[Multi-image counting data]
---
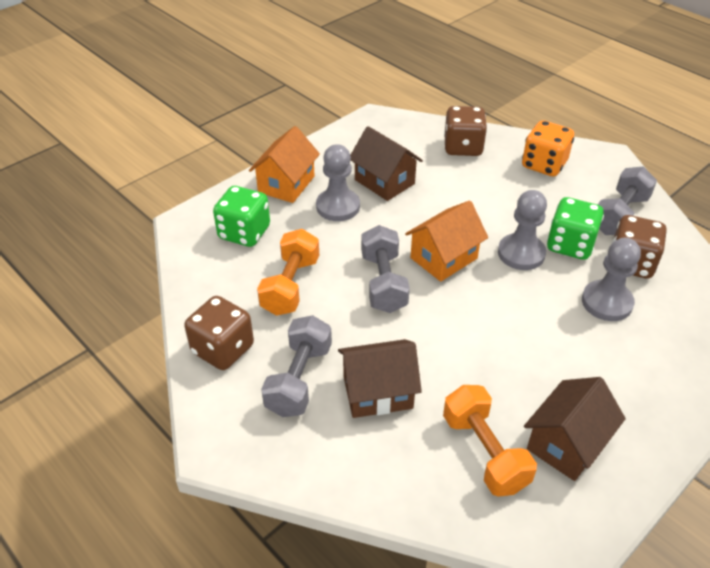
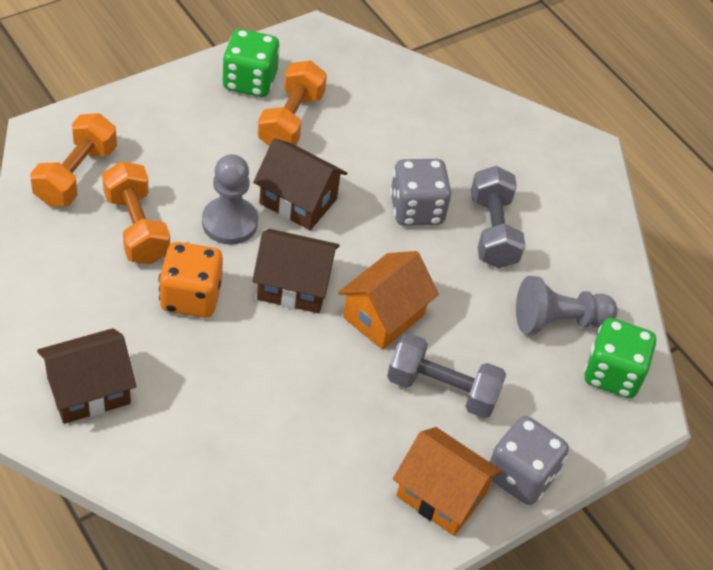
brown dice: 3 -> 0
grey dice: 0 -> 2
grey dumbbell: 3 -> 2
grey pawn: 3 -> 2
orange dumbbell: 2 -> 3

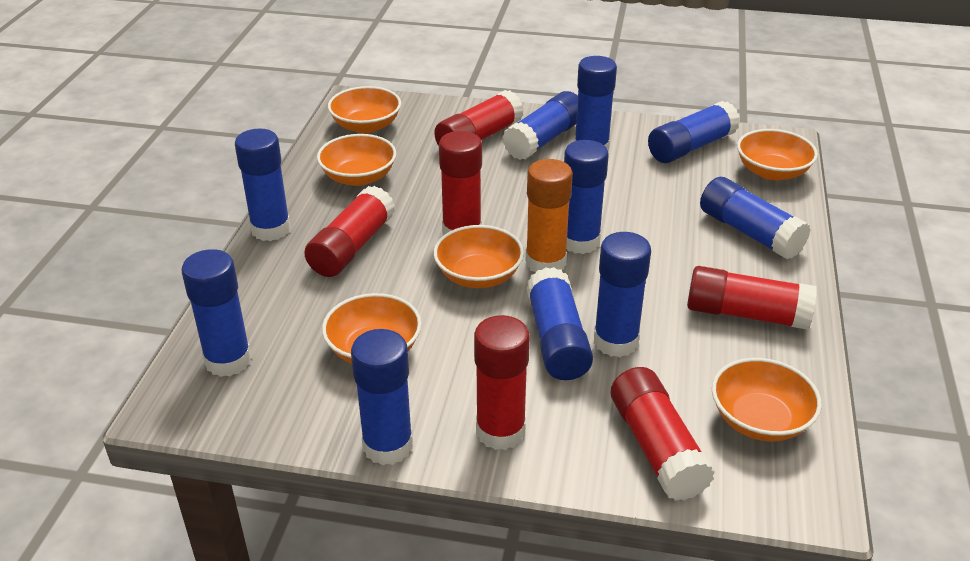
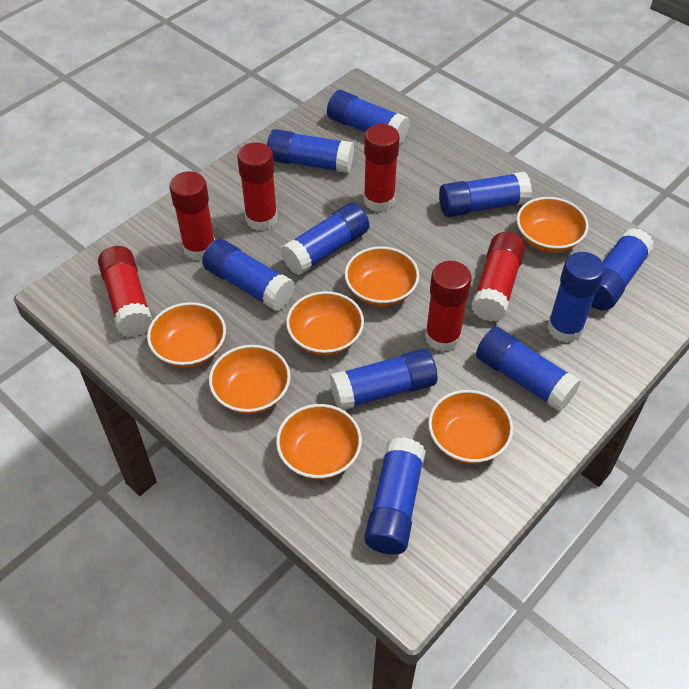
orange bowl: 6 -> 7
orange glue stick: 1 -> 0

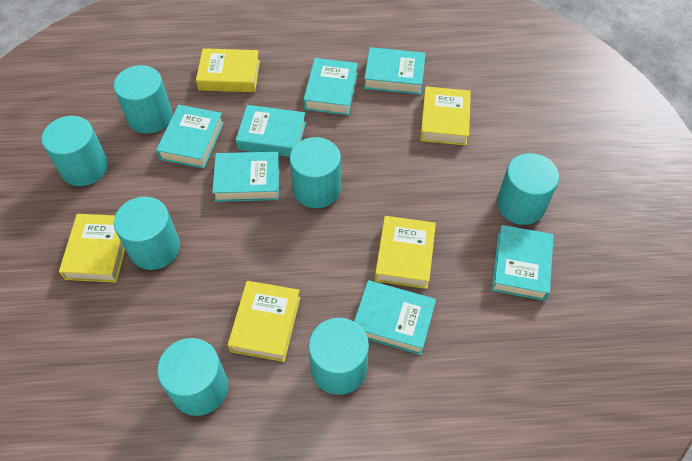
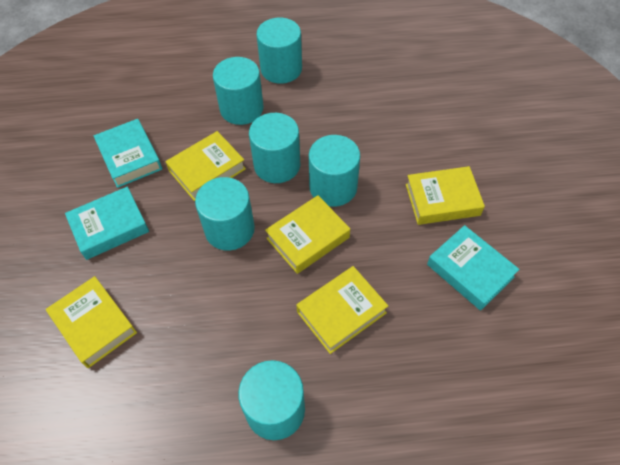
turquoise book: 7 -> 3
turquoise cylinder: 7 -> 6

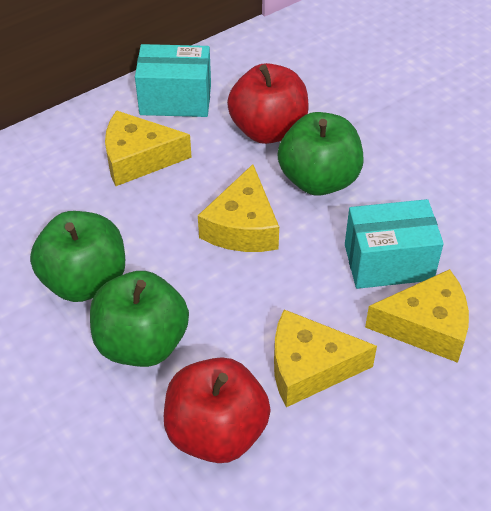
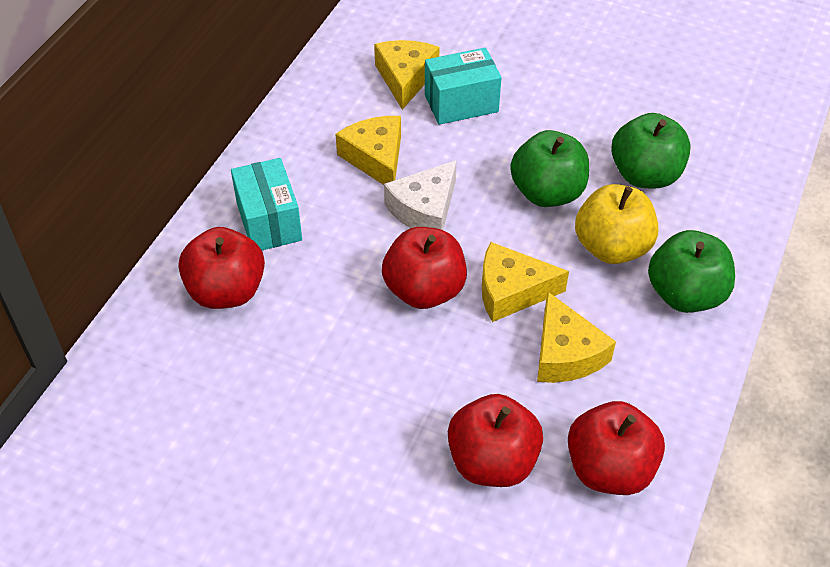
red apple: 2 -> 4
white cheese: 0 -> 1
yellow apple: 0 -> 1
---
* [Work instructions]: No pictures belong in the output. It should reproduce exactly the lines from the one containing "turquoise book: 7 -> 3" through the end of the data, both ends included.

* [Exercise result]:
turquoise book: 7 -> 3
turquoise cylinder: 7 -> 6

red apple: 2 -> 4
white cheese: 0 -> 1
yellow apple: 0 -> 1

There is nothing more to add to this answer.